> DESCRIPTION OF THE TASK: Every entry below has to appear again in your reply, word for word, but no picture may.

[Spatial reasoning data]
————————
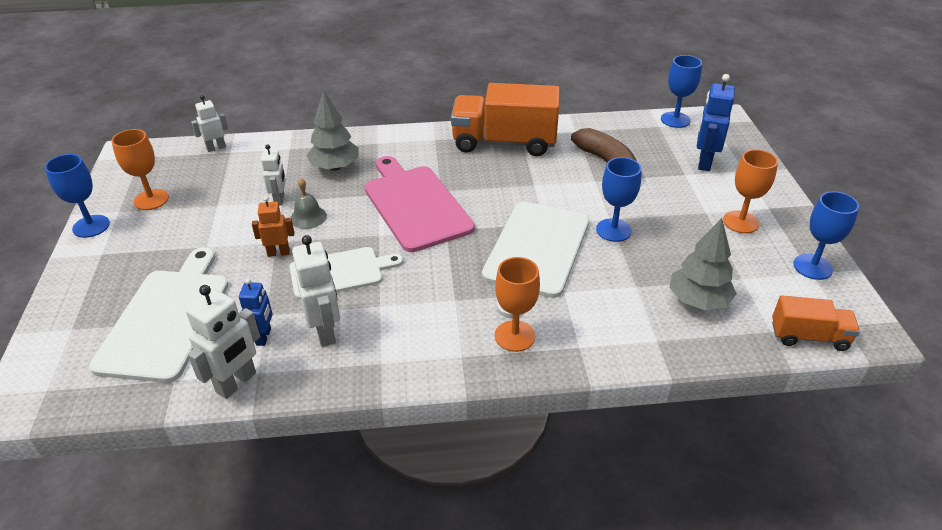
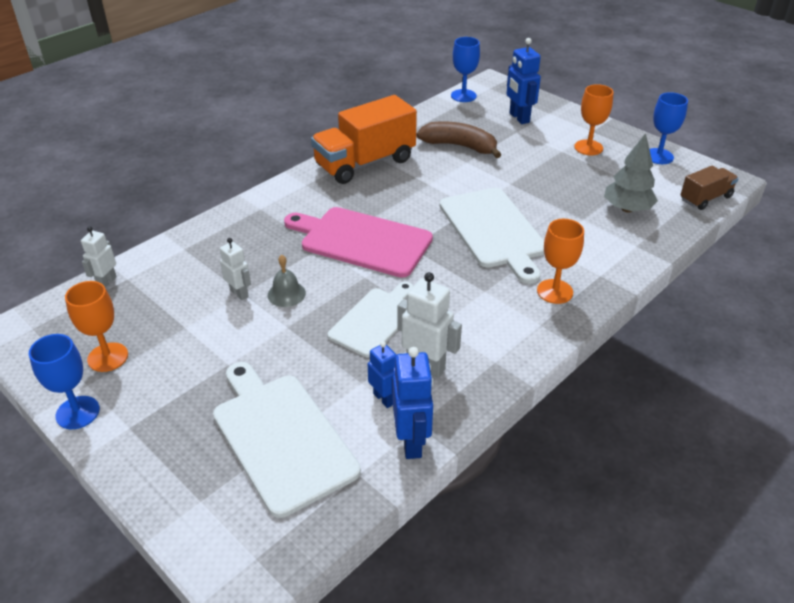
camera: 40 degrees left, 0 degrees up
(236, 383) = (412, 442): white robot -> blue robot
(278, 253) = (302, 333): orange robot -> none
(335, 167) = (251, 244): grey tree -> none
(613, 230) = (523, 190): blue goblet -> none
(809, 336) = (705, 198): orange truck -> brown truck

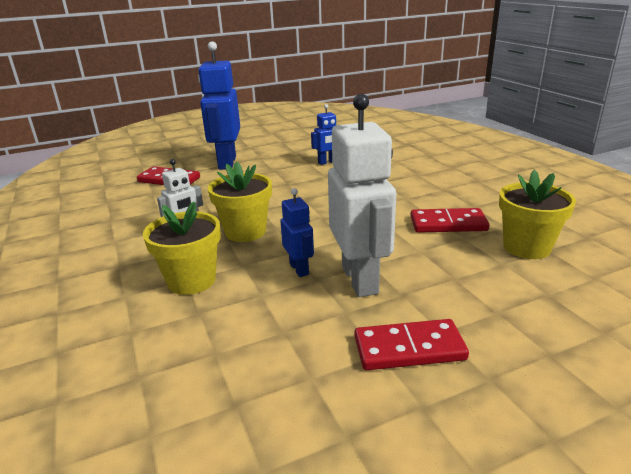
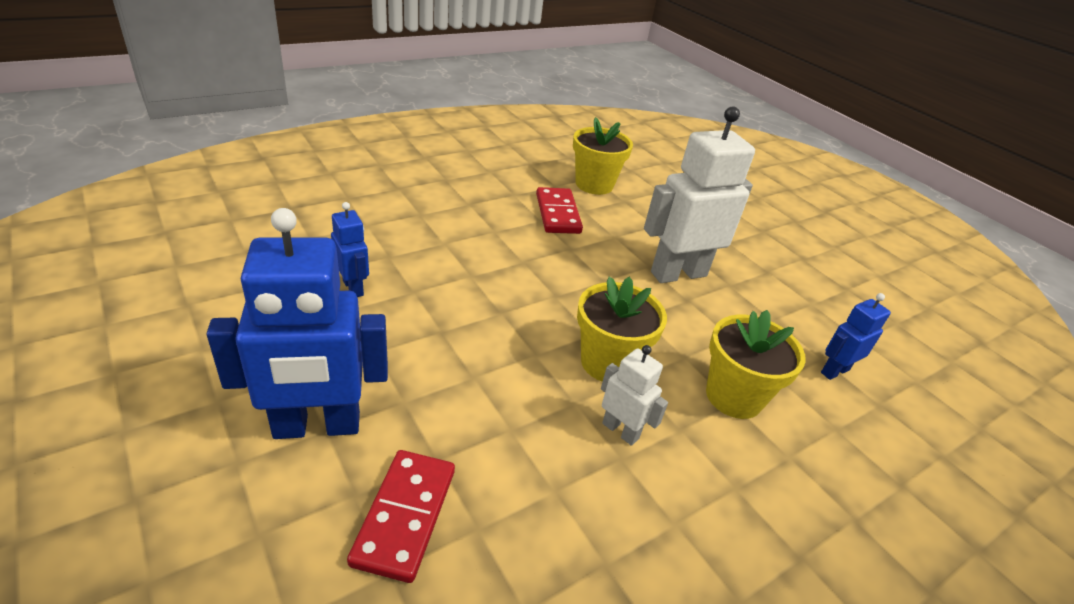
camera: 105 degrees left, 10 degrees up
(299, 269) = (676, 312): blue robot -> blue robot (834, 371)
(409, 348) = (755, 257): red domino -> none

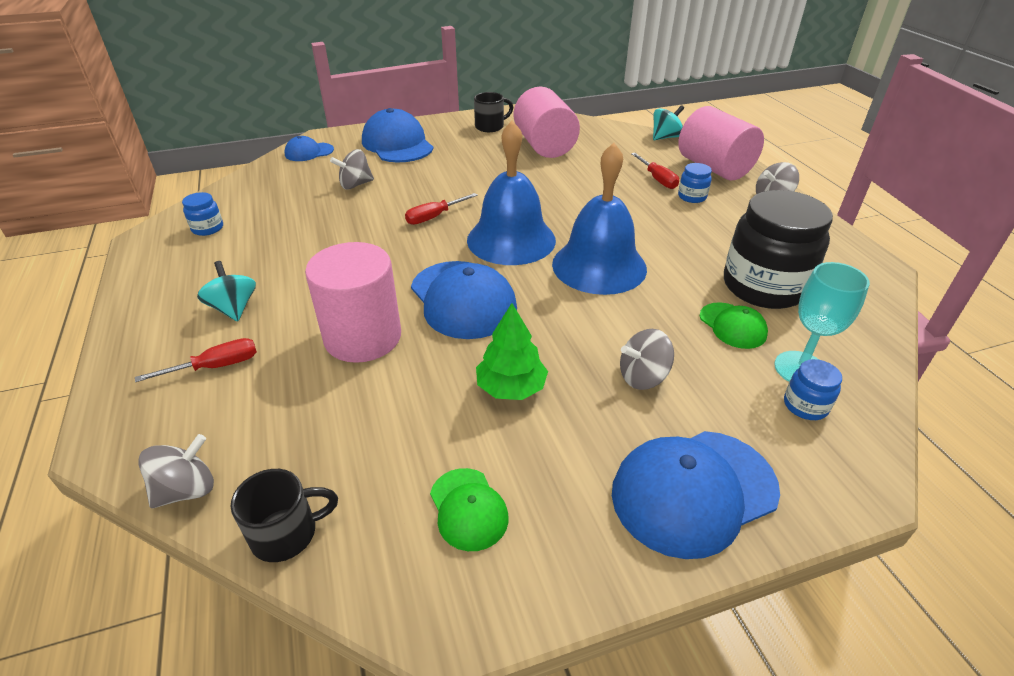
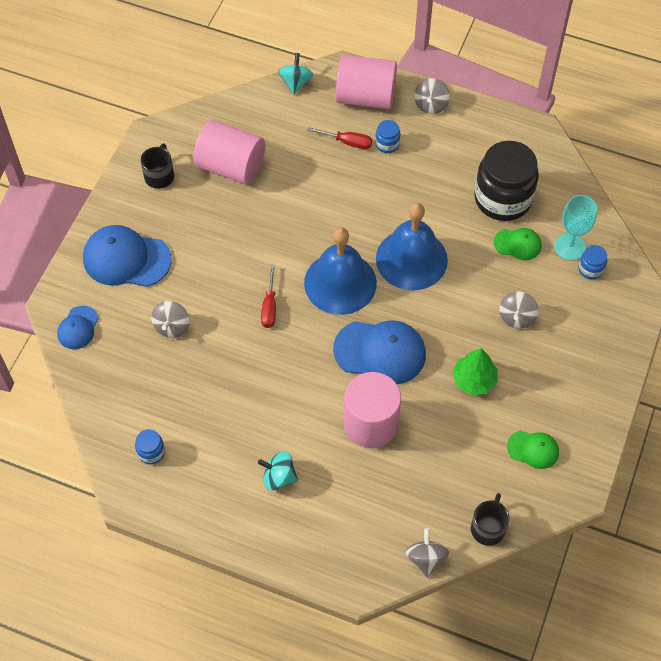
camera: 50 degrees left, 20 degrees up
(216, 366) = (333, 510): red screwdriver -> none
(693, 491) = (595, 357): blue cap -> none

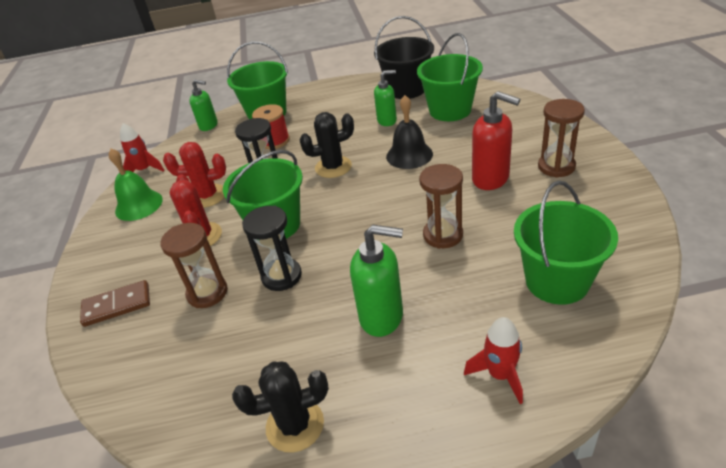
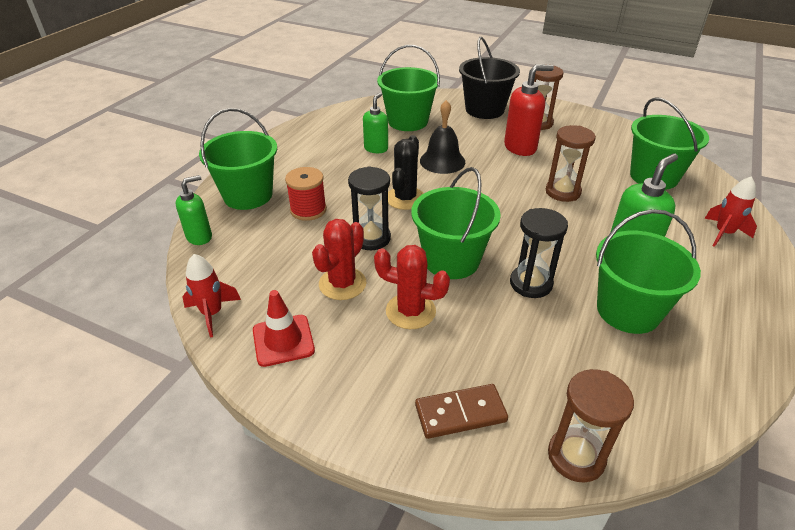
camera: 60 degrees left, 0 degrees up
(117, 305) = (460, 413): brown domino -> brown domino turned 60 degrees clockwise
(139, 205) = (283, 340): green bell -> red traffic cone
(207, 293) = (508, 337): brown hourglass -> brown hourglass (576, 456)
(292, 347) = (628, 311): none -> green bucket
(295, 425) = (718, 342): black cactus -> none
(406, 89) = (343, 122): black bucket -> black bucket (484, 110)

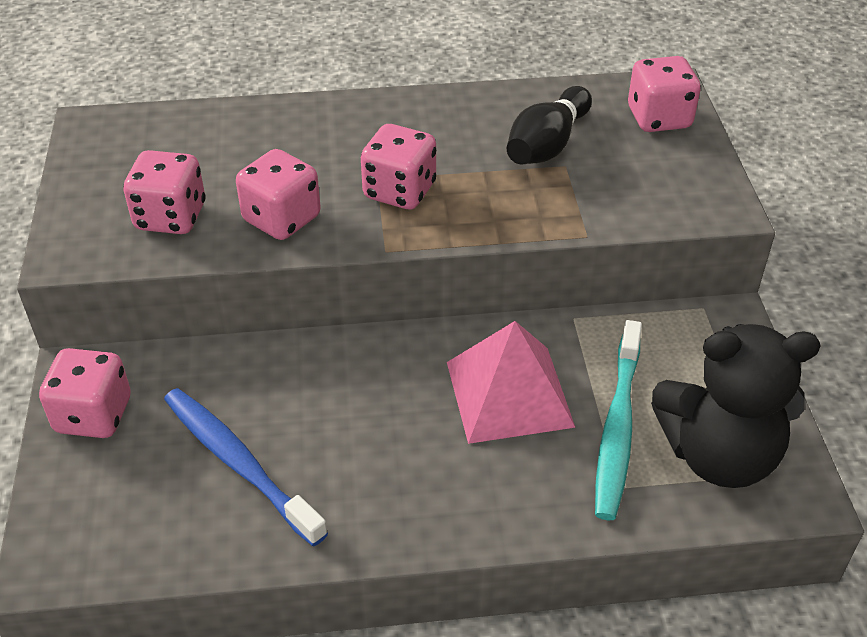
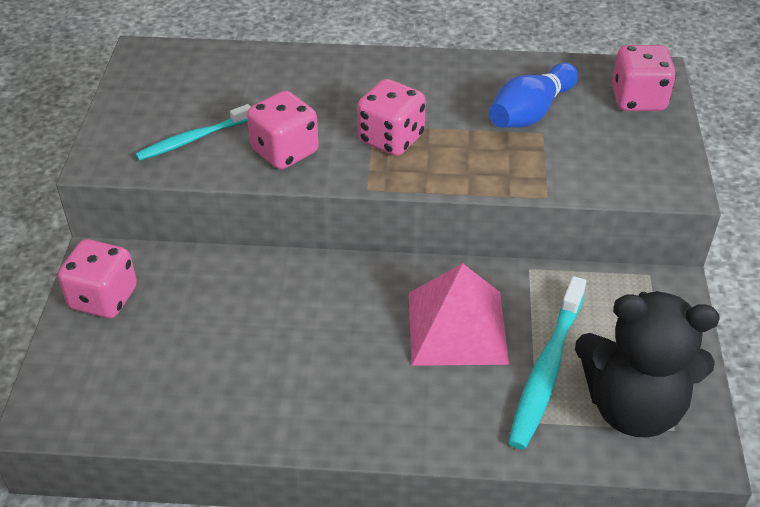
camera: 10 degrees right, 0 degrees up
(171, 217) = (192, 139): pink dice -> turquoise toothbrush
(239, 463) = (214, 354): blue toothbrush -> none
(547, 145) = (530, 113): black bowling pin -> blue bowling pin

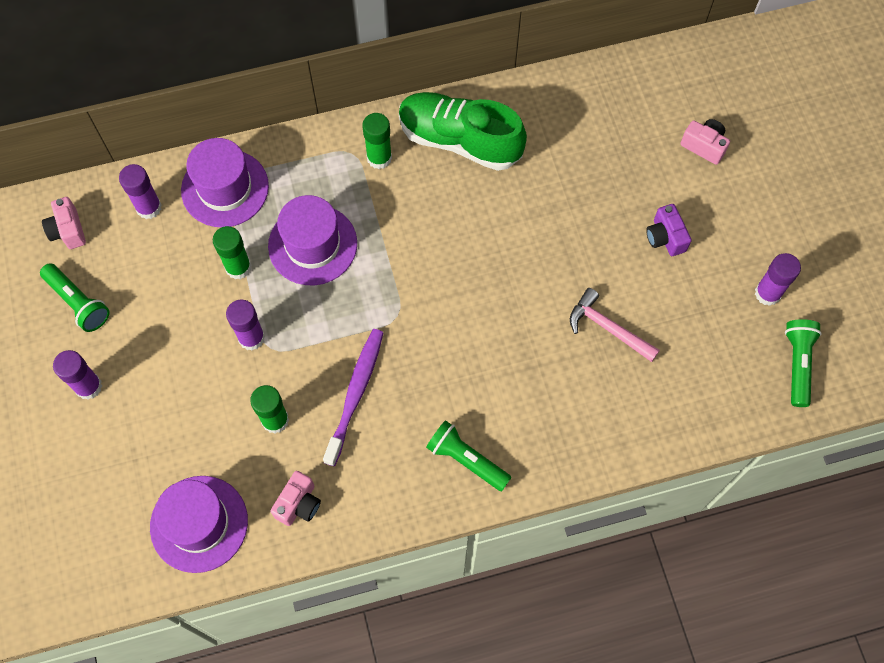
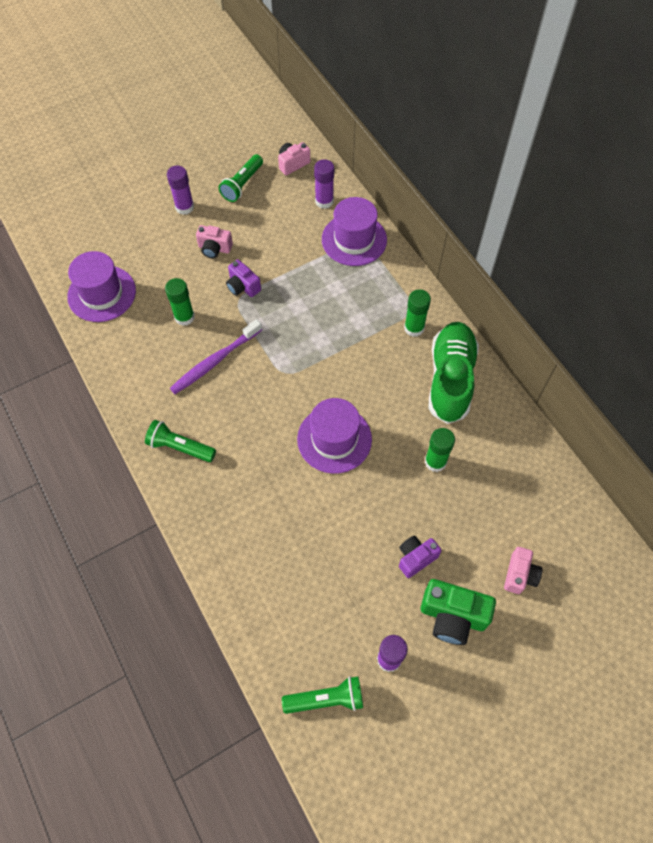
camera: 75 degrees right, 5 degrees down
(238, 267) = (294, 264): green glue stick -> green glue stick (435, 462)
(251, 338) = (243, 286): purple glue stick -> purple camera
(299, 504) = (126, 347): pink camera -> pink camera (214, 248)
(312, 245) = (326, 304): purple hat -> purple hat (334, 439)
(355, 394) = (215, 361): purple toothbrush -> purple toothbrush turned 135 degrees clockwise
(466, 460) = (180, 447): green flashlight -> green flashlight turned 90 degrees counterclockwise
(608, 328) = (317, 528): pink hammer -> none
(735, 221) = (452, 616): none -> green camera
————————
> REPLY TO THE EXERCISE:
camera: 40 degrees left, 0 degrees up
(236, 383) = (412, 442): white robot -> blue robot
(278, 253) = (302, 333): orange robot -> none
(335, 167) = (251, 244): grey tree -> none
(613, 230) = (523, 190): blue goblet -> none
(809, 336) = (705, 198): orange truck -> brown truck

camera: 105 degrees left, 10 degrees up
(299, 269) = (676, 312): blue robot -> blue robot (834, 371)
(409, 348) = (755, 257): red domino -> none

camera: 50 degrees left, 20 degrees up
(216, 366) = (333, 510): red screwdriver -> none
(693, 491) = (595, 357): blue cap -> none

camera: 60 degrees left, 0 degrees up
(117, 305) = (460, 413): brown domino -> brown domino turned 60 degrees clockwise
(139, 205) = (283, 340): green bell -> red traffic cone
(207, 293) = (508, 337): brown hourglass -> brown hourglass (576, 456)
(292, 347) = (628, 311): none -> green bucket
(295, 425) = (718, 342): black cactus -> none
(406, 89) = (343, 122): black bucket -> black bucket (484, 110)

camera: 10 degrees right, 0 degrees up
(171, 217) = (192, 139): pink dice -> turquoise toothbrush
(239, 463) = (214, 354): blue toothbrush -> none
(547, 145) = (530, 113): black bowling pin -> blue bowling pin

camera: 75 degrees right, 5 degrees down
(238, 267) = (294, 264): green glue stick -> green glue stick (435, 462)
(251, 338) = (243, 286): purple glue stick -> purple camera
(299, 504) = (126, 347): pink camera -> pink camera (214, 248)
(312, 245) = (326, 304): purple hat -> purple hat (334, 439)
(355, 394) = (215, 361): purple toothbrush -> purple toothbrush turned 135 degrees clockwise
(466, 460) = (180, 447): green flashlight -> green flashlight turned 90 degrees counterclockwise
(608, 328) = (317, 528): pink hammer -> none
(735, 221) = (452, 616): none -> green camera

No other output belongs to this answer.